# STATED PROBLEM
Please copy everything in the listing below, from its start down to the line containing "Newhollow (1361, 1525)", swapping "ballet" for "opera" and leaving the rest unchanged.

# AVAILABLE RECORDS
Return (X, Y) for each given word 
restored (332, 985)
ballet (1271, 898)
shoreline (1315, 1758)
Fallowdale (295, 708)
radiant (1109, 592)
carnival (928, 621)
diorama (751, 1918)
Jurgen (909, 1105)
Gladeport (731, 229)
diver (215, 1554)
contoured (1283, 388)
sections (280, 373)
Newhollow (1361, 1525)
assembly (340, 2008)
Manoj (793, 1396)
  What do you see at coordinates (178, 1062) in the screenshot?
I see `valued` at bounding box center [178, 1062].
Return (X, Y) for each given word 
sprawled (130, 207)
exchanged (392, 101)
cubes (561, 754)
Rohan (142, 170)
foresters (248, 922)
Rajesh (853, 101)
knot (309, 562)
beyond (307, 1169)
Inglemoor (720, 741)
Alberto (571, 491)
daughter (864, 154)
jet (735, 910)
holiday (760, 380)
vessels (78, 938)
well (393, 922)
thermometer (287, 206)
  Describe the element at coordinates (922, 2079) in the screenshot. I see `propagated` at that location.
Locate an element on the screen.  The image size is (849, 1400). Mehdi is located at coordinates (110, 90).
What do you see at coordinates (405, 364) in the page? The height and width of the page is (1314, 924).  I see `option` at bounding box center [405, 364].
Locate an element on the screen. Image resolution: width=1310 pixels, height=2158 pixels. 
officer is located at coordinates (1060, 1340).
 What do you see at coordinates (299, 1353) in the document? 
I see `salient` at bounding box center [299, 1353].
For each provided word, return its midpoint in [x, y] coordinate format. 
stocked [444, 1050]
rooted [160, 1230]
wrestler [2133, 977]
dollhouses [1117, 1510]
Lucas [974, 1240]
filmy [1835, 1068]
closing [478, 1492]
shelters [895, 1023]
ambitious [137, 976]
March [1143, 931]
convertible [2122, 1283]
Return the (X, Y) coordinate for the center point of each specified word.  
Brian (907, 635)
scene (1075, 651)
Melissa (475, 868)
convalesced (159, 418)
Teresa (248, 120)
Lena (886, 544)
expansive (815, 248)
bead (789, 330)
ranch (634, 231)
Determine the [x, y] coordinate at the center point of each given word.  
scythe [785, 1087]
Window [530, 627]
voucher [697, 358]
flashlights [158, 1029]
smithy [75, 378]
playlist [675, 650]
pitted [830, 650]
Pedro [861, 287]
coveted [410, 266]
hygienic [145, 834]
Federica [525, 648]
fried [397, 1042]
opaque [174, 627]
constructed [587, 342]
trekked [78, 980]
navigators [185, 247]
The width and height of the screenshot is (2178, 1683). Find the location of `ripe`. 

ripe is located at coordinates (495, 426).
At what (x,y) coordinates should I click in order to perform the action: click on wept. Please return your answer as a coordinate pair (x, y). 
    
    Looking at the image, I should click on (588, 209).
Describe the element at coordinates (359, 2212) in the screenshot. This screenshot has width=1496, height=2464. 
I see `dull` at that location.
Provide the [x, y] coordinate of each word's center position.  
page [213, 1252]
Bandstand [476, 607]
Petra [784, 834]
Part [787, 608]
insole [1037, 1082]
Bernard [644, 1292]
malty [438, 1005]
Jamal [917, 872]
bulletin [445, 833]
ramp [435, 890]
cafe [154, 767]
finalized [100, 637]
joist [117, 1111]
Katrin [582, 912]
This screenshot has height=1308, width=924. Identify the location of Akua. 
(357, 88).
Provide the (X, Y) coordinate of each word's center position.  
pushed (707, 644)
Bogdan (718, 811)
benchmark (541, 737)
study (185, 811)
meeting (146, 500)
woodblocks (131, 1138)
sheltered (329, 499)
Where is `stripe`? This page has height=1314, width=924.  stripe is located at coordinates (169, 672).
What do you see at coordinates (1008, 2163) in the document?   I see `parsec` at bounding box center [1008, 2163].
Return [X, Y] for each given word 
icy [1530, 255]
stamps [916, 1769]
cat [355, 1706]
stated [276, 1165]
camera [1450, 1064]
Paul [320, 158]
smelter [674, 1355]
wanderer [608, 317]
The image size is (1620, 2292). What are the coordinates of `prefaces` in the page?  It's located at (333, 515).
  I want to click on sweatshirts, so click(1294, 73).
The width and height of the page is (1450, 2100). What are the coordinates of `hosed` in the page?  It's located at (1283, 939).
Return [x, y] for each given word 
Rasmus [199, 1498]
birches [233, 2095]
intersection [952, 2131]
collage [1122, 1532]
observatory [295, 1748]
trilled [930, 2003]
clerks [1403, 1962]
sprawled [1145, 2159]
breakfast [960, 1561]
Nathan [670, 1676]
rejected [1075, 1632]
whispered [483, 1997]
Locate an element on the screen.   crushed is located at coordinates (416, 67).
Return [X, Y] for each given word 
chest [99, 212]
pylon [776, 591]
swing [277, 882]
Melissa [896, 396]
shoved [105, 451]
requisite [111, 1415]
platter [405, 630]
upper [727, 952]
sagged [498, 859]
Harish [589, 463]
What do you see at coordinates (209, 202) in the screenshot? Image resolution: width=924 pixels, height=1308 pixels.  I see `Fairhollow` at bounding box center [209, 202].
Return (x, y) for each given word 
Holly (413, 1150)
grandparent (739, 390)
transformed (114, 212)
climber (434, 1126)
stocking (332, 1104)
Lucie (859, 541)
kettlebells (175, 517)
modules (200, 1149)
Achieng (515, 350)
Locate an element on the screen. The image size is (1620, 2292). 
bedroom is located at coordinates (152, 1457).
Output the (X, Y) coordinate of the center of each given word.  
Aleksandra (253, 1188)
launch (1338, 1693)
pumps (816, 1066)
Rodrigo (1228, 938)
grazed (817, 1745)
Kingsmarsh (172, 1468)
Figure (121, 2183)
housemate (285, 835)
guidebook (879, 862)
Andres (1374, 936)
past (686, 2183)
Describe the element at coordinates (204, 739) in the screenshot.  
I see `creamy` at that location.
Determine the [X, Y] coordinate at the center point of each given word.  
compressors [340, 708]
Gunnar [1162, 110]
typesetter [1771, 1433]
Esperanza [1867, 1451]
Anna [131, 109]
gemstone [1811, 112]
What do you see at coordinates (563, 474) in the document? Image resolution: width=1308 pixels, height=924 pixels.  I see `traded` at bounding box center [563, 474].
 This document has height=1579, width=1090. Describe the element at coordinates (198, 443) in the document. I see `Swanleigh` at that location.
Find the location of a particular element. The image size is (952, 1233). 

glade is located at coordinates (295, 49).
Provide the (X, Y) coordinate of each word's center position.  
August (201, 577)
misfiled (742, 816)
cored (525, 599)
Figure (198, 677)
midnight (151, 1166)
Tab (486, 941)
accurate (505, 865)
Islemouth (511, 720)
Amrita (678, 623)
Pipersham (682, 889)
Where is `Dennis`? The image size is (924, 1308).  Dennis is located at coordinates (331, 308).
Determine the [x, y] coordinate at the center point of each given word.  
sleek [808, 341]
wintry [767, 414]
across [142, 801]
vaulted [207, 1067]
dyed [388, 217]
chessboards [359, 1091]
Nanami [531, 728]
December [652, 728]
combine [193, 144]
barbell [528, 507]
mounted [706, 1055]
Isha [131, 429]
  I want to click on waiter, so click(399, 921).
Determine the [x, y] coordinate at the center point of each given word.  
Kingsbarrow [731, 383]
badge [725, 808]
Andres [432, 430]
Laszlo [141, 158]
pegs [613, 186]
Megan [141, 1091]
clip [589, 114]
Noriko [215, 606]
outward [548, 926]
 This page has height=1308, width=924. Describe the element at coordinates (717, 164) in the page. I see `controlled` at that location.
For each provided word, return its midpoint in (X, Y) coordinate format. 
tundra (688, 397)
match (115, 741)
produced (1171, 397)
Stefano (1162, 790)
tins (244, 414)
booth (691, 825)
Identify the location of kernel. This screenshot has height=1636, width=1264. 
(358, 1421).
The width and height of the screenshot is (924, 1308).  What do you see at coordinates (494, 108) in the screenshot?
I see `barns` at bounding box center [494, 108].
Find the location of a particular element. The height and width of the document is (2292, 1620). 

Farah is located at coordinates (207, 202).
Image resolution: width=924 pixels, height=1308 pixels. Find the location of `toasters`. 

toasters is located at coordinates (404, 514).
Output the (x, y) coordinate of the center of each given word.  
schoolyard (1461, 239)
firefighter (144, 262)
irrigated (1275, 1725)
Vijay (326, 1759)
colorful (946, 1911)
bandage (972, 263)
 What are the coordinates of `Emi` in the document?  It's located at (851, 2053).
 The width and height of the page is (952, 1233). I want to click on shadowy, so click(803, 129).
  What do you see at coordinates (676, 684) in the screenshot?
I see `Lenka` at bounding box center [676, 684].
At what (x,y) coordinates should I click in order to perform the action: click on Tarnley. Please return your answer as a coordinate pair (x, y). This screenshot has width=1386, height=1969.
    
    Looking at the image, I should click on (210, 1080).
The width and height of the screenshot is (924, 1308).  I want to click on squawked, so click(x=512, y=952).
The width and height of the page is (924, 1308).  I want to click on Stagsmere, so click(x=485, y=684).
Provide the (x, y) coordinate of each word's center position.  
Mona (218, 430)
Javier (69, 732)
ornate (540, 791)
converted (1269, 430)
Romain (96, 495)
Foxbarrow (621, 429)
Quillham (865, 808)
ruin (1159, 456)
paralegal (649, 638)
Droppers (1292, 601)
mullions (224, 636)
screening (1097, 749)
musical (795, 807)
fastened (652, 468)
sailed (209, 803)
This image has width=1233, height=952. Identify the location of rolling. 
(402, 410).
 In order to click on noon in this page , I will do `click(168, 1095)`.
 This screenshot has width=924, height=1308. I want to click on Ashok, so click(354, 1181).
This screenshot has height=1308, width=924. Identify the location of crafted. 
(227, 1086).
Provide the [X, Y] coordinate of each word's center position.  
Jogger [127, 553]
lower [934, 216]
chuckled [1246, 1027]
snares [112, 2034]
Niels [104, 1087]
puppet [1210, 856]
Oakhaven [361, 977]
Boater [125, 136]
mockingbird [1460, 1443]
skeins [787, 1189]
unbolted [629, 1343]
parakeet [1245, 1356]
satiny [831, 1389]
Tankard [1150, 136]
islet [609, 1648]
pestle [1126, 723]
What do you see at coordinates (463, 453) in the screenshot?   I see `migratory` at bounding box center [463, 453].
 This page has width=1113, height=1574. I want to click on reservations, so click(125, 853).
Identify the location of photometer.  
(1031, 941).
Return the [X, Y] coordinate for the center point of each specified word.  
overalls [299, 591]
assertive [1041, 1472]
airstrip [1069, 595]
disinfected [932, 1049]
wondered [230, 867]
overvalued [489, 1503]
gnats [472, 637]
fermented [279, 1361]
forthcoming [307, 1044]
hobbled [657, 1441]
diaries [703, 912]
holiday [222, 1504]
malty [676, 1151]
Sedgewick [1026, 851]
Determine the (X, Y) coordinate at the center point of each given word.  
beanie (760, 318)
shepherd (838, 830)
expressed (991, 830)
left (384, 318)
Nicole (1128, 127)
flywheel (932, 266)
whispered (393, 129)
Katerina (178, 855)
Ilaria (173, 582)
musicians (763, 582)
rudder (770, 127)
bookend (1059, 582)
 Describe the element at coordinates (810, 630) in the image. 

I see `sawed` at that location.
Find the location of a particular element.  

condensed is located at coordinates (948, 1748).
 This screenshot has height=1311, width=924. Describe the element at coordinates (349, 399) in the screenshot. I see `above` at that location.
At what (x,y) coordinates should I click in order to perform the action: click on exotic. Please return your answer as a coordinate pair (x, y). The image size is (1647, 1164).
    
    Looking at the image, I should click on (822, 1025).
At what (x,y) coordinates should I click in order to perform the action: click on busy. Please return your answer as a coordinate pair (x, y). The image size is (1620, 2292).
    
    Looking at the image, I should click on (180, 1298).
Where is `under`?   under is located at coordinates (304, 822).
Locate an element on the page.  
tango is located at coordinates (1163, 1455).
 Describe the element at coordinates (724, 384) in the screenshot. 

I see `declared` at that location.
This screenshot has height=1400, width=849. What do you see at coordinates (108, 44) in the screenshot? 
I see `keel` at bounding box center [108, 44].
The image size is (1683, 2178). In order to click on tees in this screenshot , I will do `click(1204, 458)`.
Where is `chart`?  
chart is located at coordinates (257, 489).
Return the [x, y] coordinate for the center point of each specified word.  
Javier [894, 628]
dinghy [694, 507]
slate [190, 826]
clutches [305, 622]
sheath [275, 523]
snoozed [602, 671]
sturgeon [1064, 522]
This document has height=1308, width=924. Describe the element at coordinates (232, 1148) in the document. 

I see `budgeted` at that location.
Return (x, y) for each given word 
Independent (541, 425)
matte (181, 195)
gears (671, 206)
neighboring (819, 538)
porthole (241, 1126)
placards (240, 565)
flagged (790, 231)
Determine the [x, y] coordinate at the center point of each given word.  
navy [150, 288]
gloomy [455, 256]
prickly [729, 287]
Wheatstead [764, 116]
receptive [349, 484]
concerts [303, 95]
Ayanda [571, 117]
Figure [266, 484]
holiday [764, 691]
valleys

# ANSWER BELOW
Return (X, Y) for each given word 
restored (332, 985)
opera (1271, 898)
shoreline (1315, 1758)
Fallowdale (295, 708)
radiant (1109, 592)
carnival (928, 621)
diorama (751, 1918)
Jurgen (909, 1105)
Gladeport (731, 229)
diver (215, 1554)
contoured (1283, 388)
sections (280, 373)
Newhollow (1361, 1525)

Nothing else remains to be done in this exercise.